Instructions to follow: Your answer should be exactly the lines from the one that contains "black rocket: 5 -> 6" through the final line of the entries below, and nothing else.
*** Provided information Section Begins ***
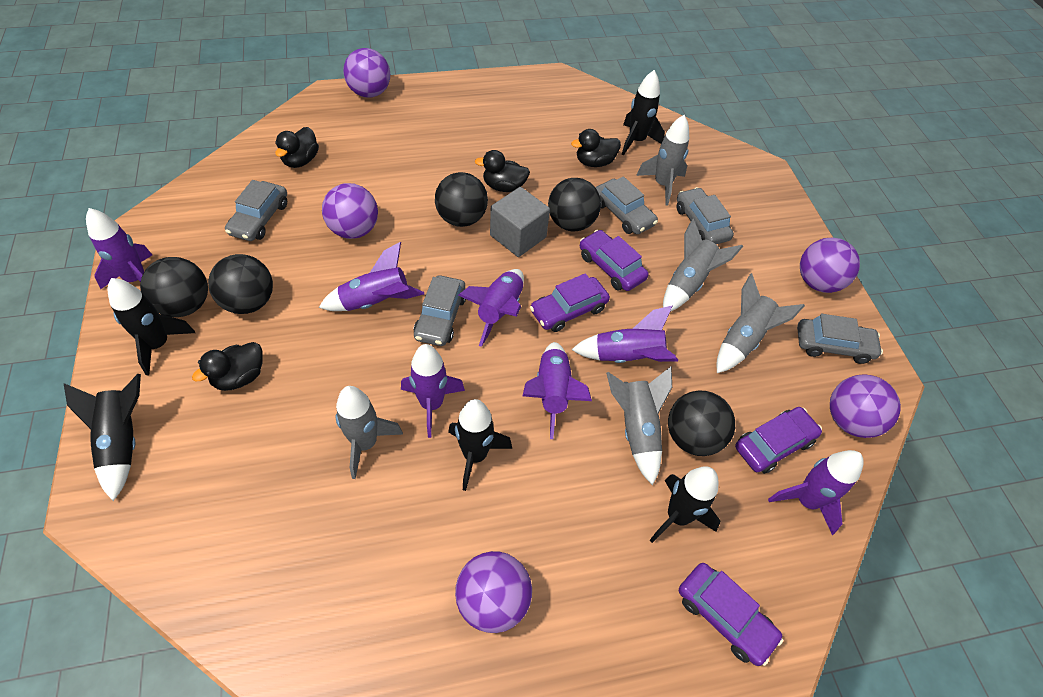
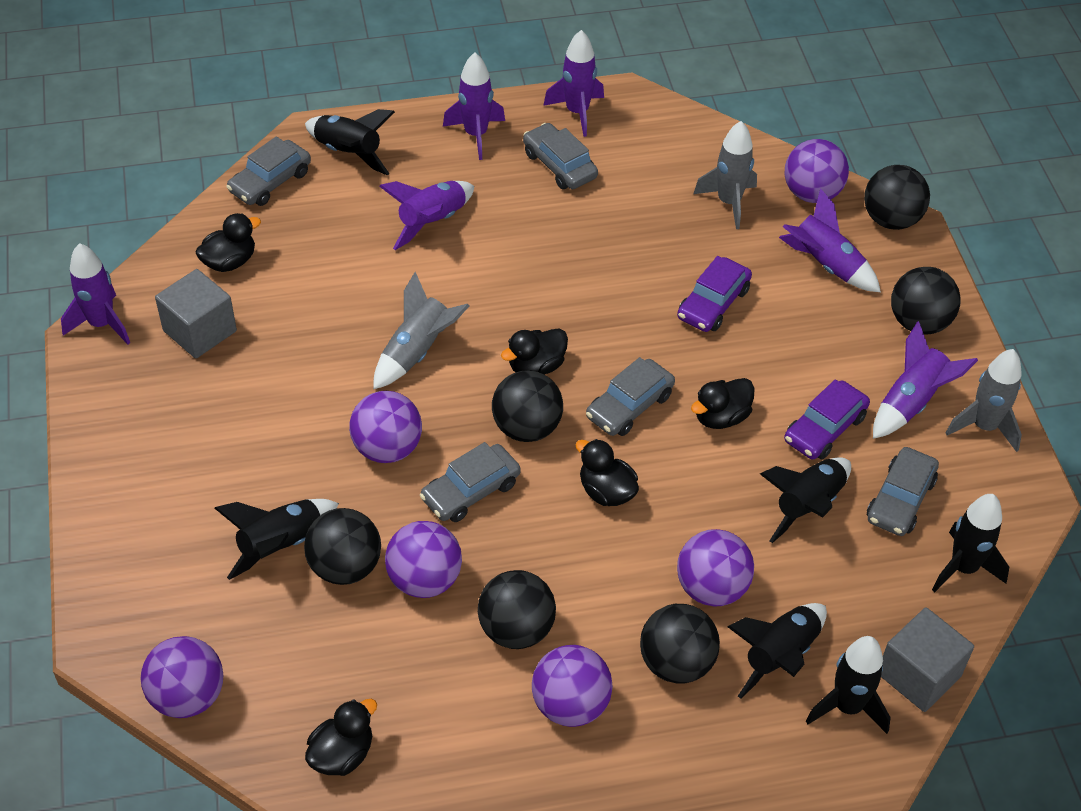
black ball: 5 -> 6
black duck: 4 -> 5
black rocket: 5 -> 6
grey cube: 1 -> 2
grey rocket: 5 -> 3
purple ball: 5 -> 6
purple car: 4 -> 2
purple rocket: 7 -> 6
*** Provided information Section Ends ***
Solution to this problem:
black rocket: 5 -> 6
grey cube: 1 -> 2
grey rocket: 5 -> 3
purple ball: 5 -> 6
purple car: 4 -> 2
purple rocket: 7 -> 6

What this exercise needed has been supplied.